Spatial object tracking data
************
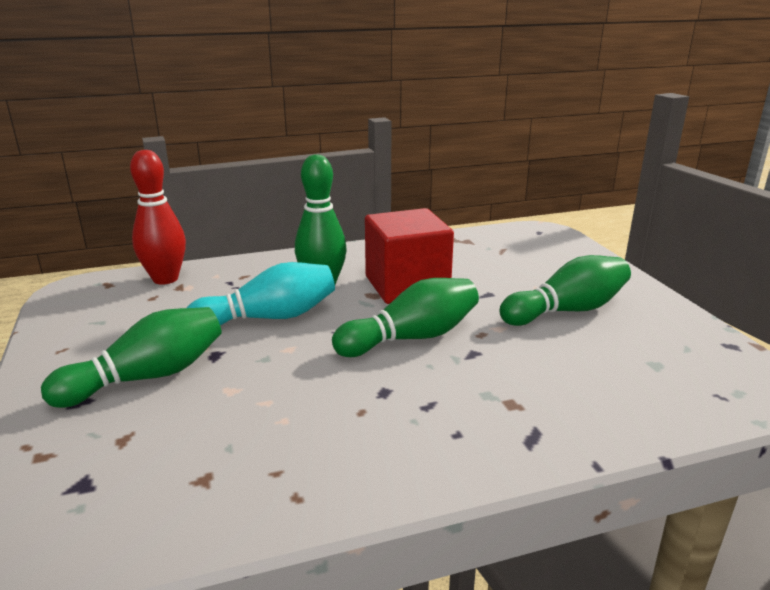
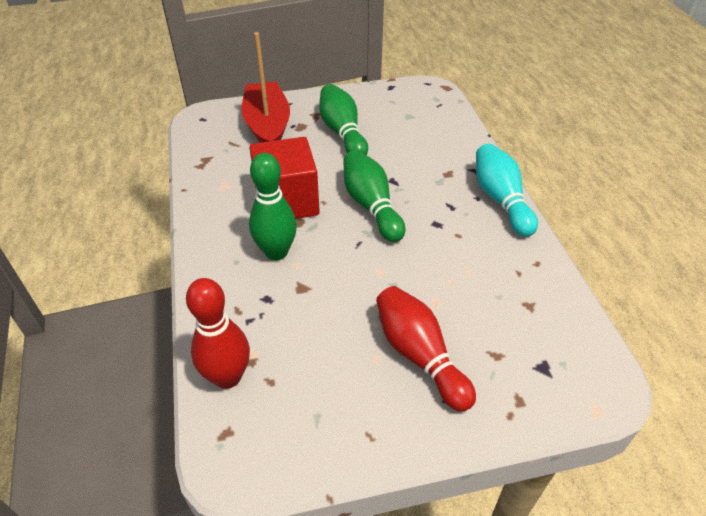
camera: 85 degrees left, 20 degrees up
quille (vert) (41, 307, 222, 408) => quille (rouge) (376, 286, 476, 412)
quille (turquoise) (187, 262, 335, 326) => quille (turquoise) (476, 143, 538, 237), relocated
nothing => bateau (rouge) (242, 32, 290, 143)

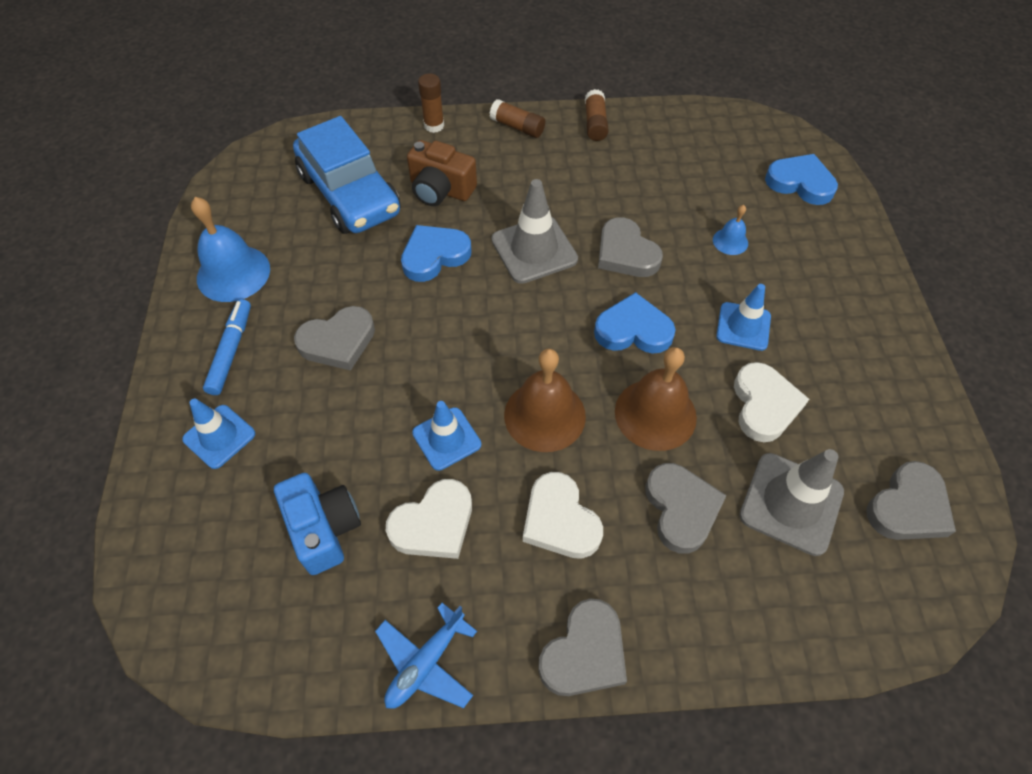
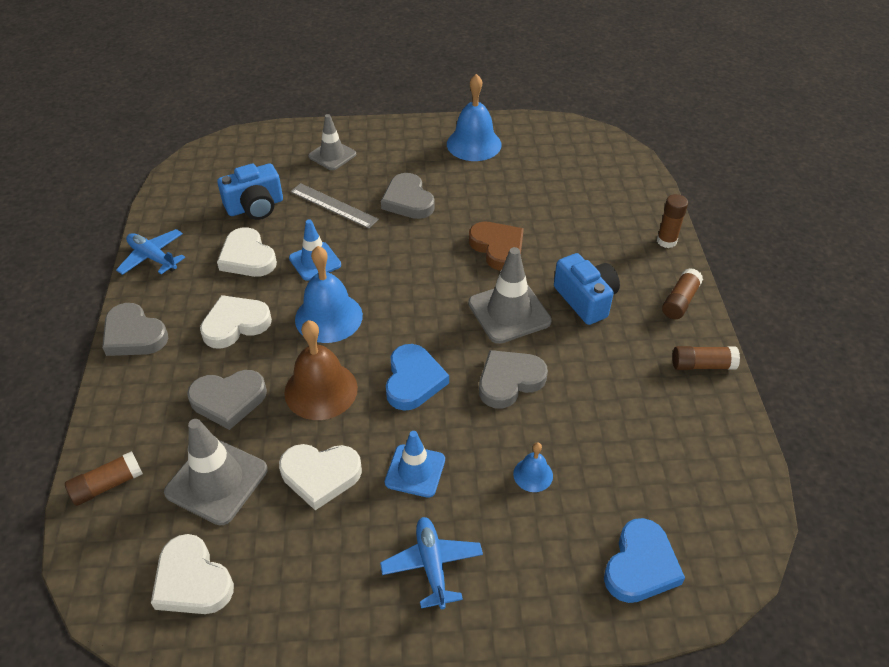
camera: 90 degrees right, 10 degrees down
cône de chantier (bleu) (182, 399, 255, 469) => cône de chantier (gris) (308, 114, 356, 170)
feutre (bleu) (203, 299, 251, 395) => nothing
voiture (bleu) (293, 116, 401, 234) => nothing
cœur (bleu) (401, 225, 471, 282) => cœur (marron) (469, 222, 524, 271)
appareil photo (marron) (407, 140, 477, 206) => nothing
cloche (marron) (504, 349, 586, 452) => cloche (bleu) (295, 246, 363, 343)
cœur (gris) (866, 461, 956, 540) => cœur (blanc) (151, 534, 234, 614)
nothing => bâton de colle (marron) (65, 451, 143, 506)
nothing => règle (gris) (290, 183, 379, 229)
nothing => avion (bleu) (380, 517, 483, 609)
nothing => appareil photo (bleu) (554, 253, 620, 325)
************
[Activity]
Go through the records above and copy every line holding the word "quille".

[Answer to this problem]
quille (vert) (41, 307, 222, 408) => quille (rouge) (376, 286, 476, 412)
quille (turquoise) (187, 262, 335, 326) => quille (turquoise) (476, 143, 538, 237), relocated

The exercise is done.